[[ Extracted material, beginning ]]

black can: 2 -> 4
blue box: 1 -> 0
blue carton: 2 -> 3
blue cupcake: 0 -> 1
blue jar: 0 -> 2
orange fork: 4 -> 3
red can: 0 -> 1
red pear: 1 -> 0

[[ Extracted material, end ]]

→ **Requirement**
The data above must be returned in full, exactly as written.

→ **Response to the task**
black can: 2 -> 4
blue box: 1 -> 0
blue carton: 2 -> 3
blue cupcake: 0 -> 1
blue jar: 0 -> 2
orange fork: 4 -> 3
red can: 0 -> 1
red pear: 1 -> 0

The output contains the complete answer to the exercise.